**** Dataset content ****

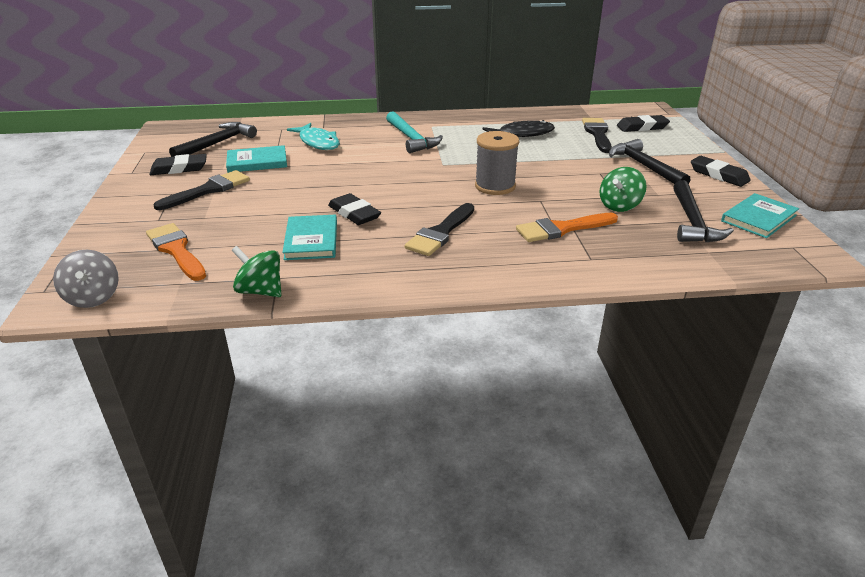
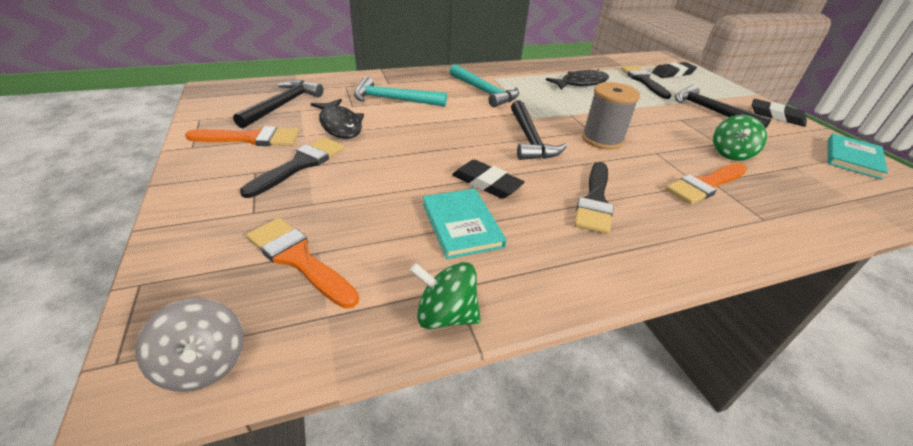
camera: 15 degrees left, 5 degrees up
black eraser [149,154,207,175] -> orange brush [185,126,299,146]
turquoise book [226,145,287,173] -> black fish [311,99,364,139]
turquoise fish [287,123,340,150] -> turquoise hammer [354,77,447,107]
black hammer [673,180,734,242] -> black hammer moved to [511,101,567,160]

****

# Required action:
Without any of the pictures, set the entries down again exactly as written.

# Exercise answer:
camera: 15 degrees left, 5 degrees up
black eraser [149,154,207,175] -> orange brush [185,126,299,146]
turquoise book [226,145,287,173] -> black fish [311,99,364,139]
turquoise fish [287,123,340,150] -> turquoise hammer [354,77,447,107]
black hammer [673,180,734,242] -> black hammer moved to [511,101,567,160]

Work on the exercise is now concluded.